* _What you have to do_:
Line for line, return the data exactly, omitting all pictures.

--- --- ---

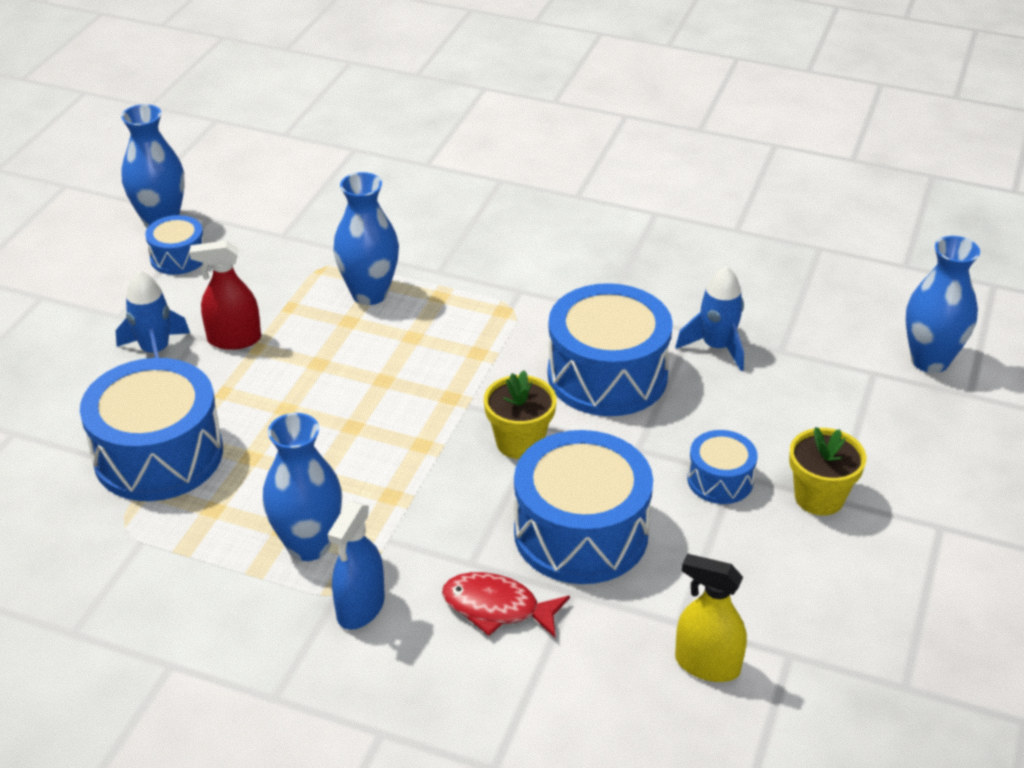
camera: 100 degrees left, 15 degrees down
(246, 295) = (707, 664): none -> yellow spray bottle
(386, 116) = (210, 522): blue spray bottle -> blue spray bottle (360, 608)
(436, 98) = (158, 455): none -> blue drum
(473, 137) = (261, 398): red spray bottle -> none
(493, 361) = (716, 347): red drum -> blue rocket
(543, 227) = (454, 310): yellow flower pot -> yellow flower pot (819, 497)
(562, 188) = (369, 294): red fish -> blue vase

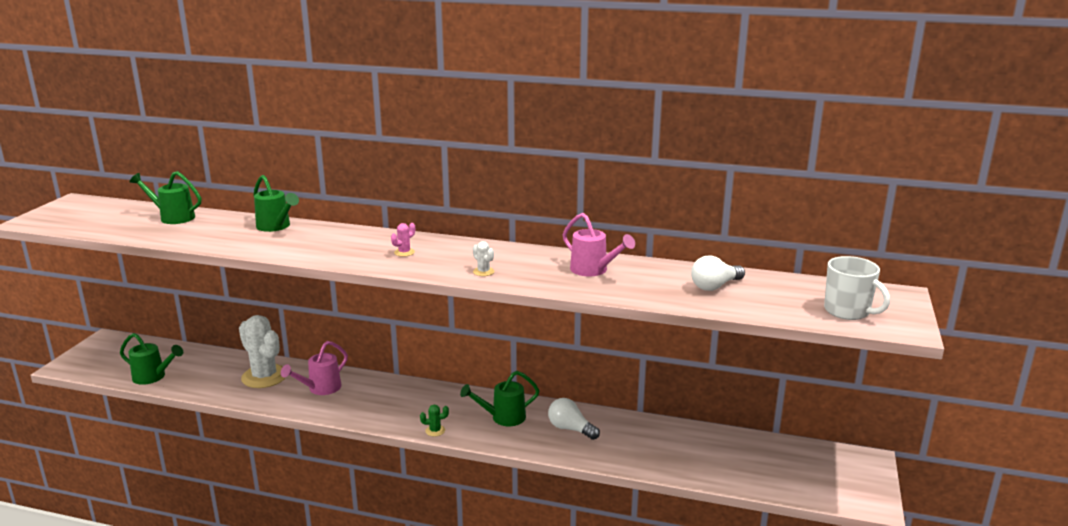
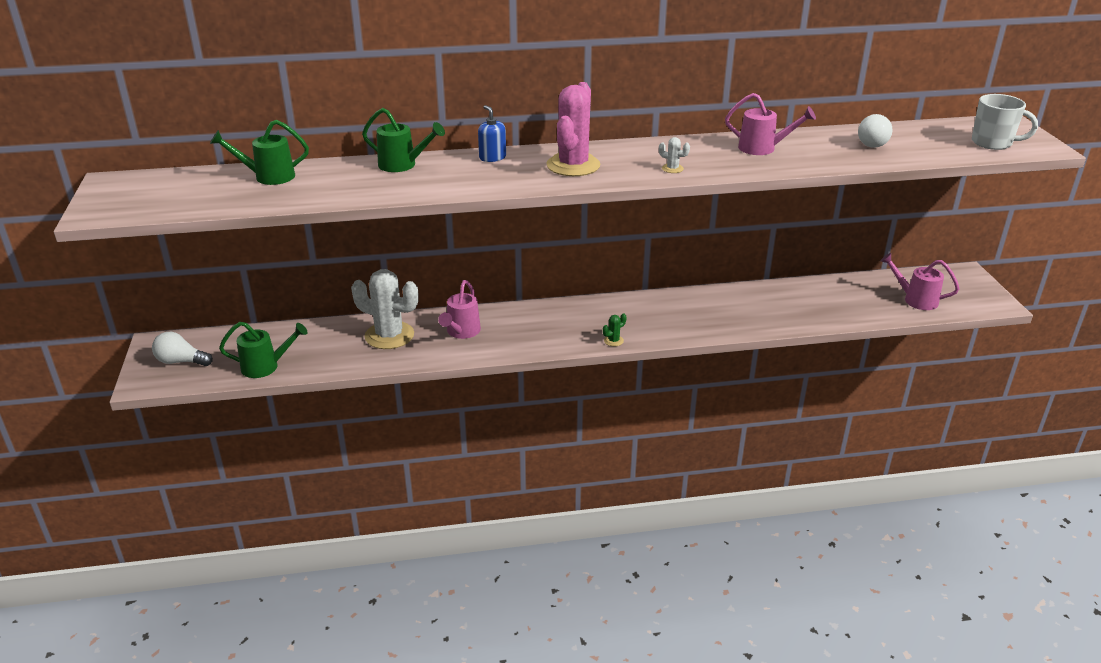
camera: 25 degrees left, 10 degrees up
(351, 234) = (492, 157): none -> blue soap dispenser
(404, 252) = (573, 165): pink cactus -> pink cactus, size x2.49
(503, 417) = (660, 313): green watering can -> none
(570, 429) = (726, 308): white light bulb -> white light bulb (181, 361)
(778, 473) = (915, 300): none -> pink watering can

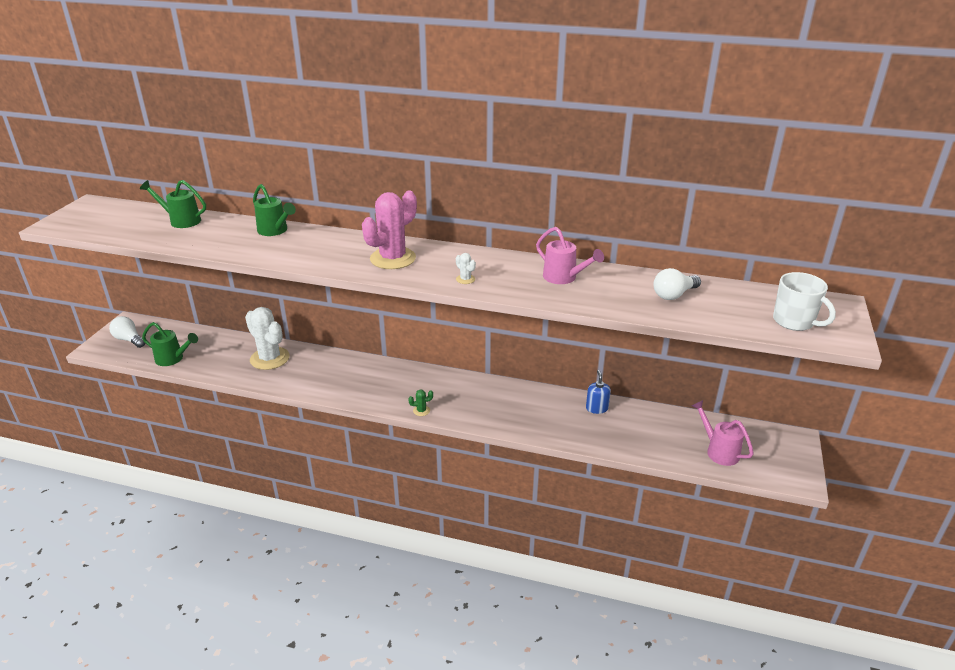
camera: 25 degrees right, 0 degrees up
(461, 332) = (319, 370): pink watering can -> none
(492, 157) = (343, 238): blue soap dispenser -> blue soap dispenser (597, 408)

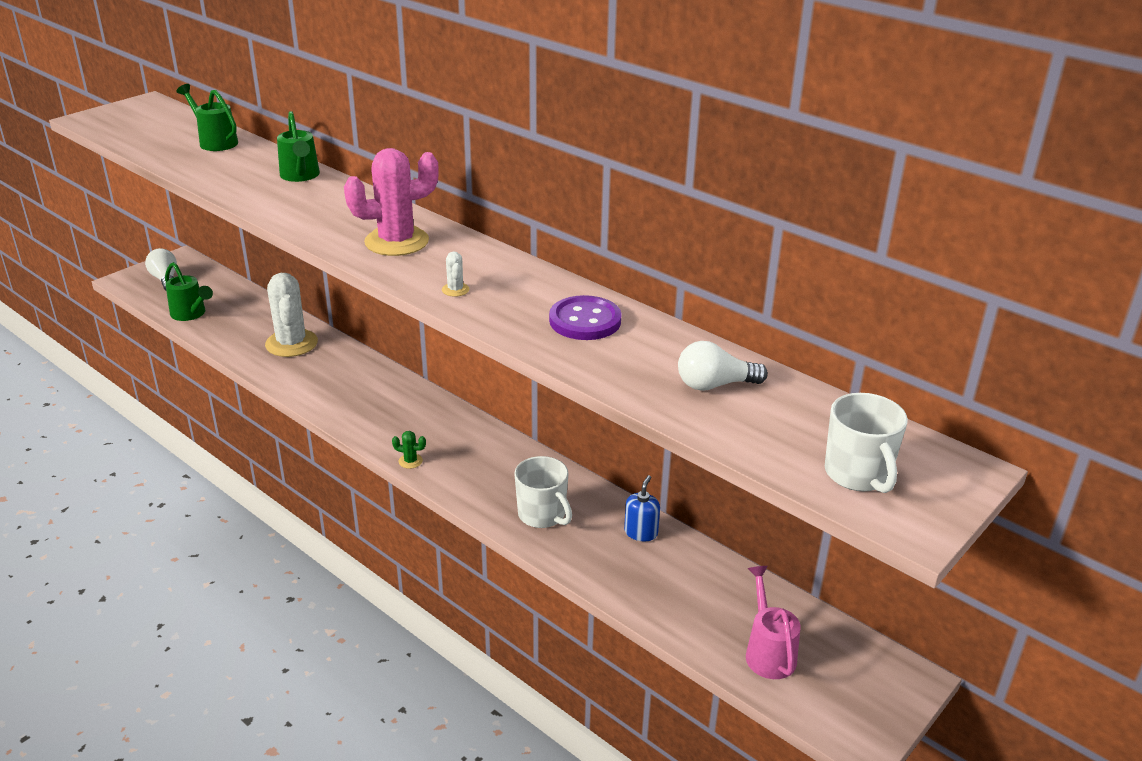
camera: 25 degrees right, 0 degrees up
(532, 417) = (542, 515): none -> white mug
(563, 278) = (585, 321): pink watering can -> purple button

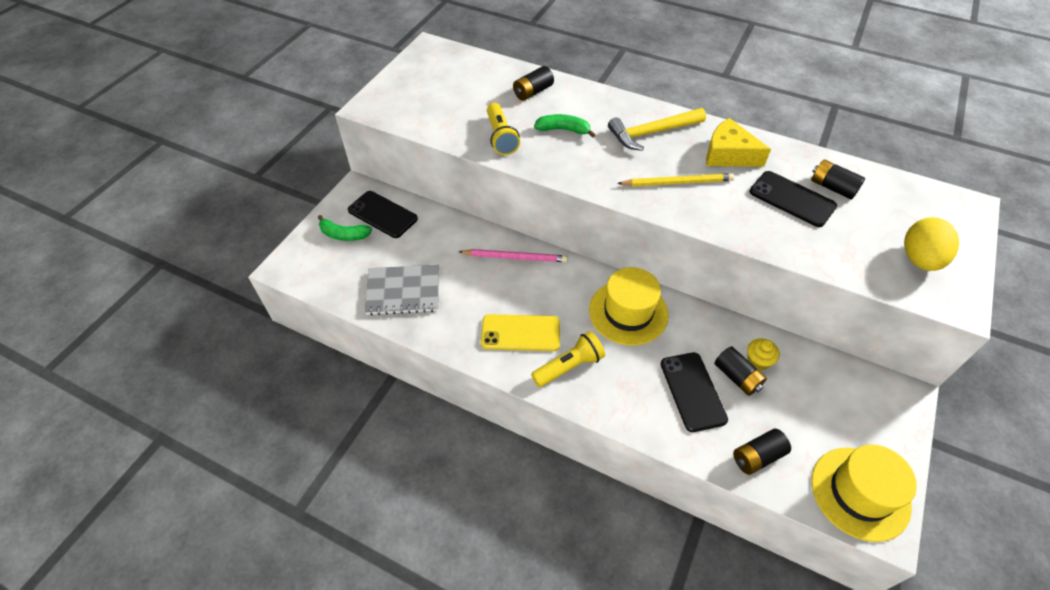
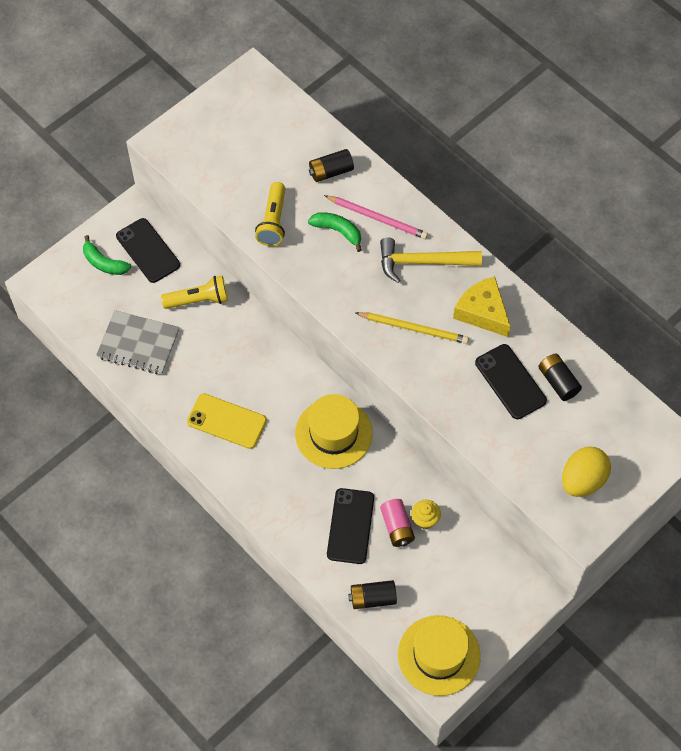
camera: 20 degrees right, 10 degrees up
(515, 257) = (255, 341): pink pencil -> pink pencil (377, 218)
(569, 366) = (255, 467): yellow flashlight -> yellow flashlight (198, 300)
(737, 377) = (397, 527): black battery -> pink battery

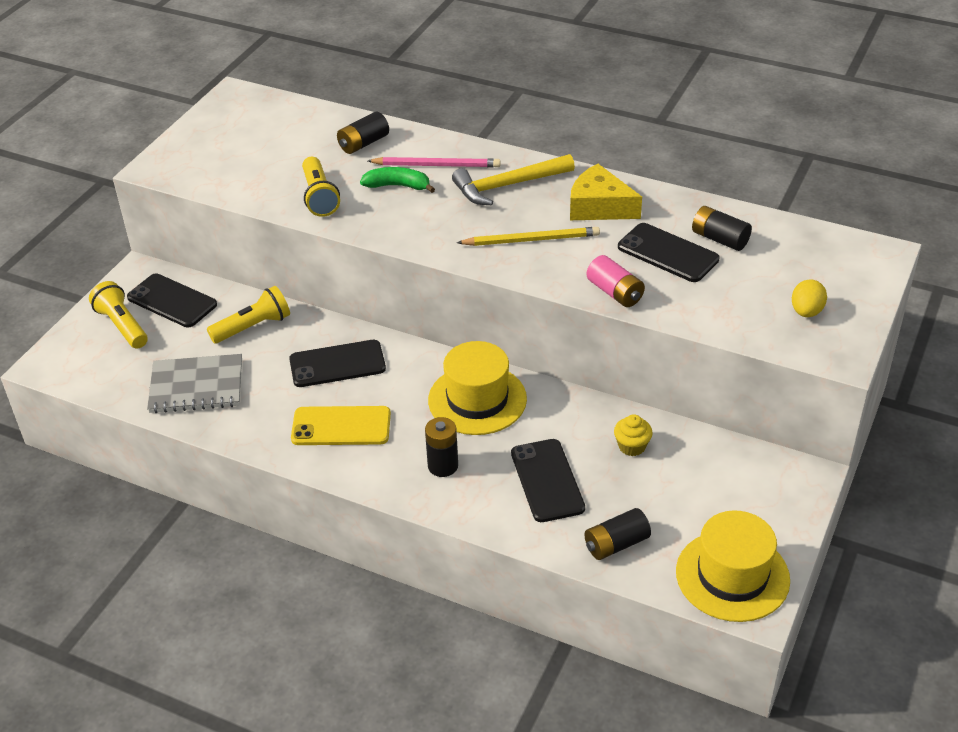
camera: 20 degrees left, 20 degrees down
(104, 263) = (122, 326): green banana -> yellow flashlight
(246, 360) = (337, 364): none -> black phone
(283, 485) = (443, 466): none -> black battery
(397, 527) = (603, 464): pink battery -> pink battery (615, 292)
(582, 480) = (806, 312): yellow egg -> yellow egg, size x0.63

--- --- ---

* _Result of this task_:
camera: 100 degrees left, 15 degrees down
(246, 295) = (707, 664): none -> yellow spray bottle
(386, 116) = (210, 522): blue spray bottle -> blue spray bottle (360, 608)
(436, 98) = (158, 455): none -> blue drum
(473, 137) = (261, 398): red spray bottle -> none
(493, 361) = (716, 347): red drum -> blue rocket
(543, 227) = (454, 310): yellow flower pot -> yellow flower pot (819, 497)
(562, 188) = (369, 294): red fish -> blue vase

camera: 25 degrees left, 10 degrees up
(351, 234) = (492, 157): none -> blue soap dispenser
(404, 252) = (573, 165): pink cactus -> pink cactus, size x2.49
(503, 417) = (660, 313): green watering can -> none
(570, 429) = (726, 308): white light bulb -> white light bulb (181, 361)
(778, 473) = (915, 300): none -> pink watering can

camera: 25 degrees right, 0 degrees up
(461, 332) = (319, 370): pink watering can -> none
(492, 157) = (343, 238): blue soap dispenser -> blue soap dispenser (597, 408)

camera: 25 degrees right, 0 degrees up
(532, 417) = (542, 515): none -> white mug
(563, 278) = (585, 321): pink watering can -> purple button

camera: 20 degrees right, 10 degrees up
(515, 257) = (255, 341): pink pencil -> pink pencil (377, 218)
(569, 366) = (255, 467): yellow flashlight -> yellow flashlight (198, 300)
(737, 377) = (397, 527): black battery -> pink battery

camera: 20 degrees left, 20 degrees down
(104, 263) = (122, 326): green banana -> yellow flashlight
(246, 360) = (337, 364): none -> black phone
(283, 485) = (443, 466): none -> black battery
(397, 527) = (603, 464): pink battery -> pink battery (615, 292)
(582, 480) = (806, 312): yellow egg -> yellow egg, size x0.63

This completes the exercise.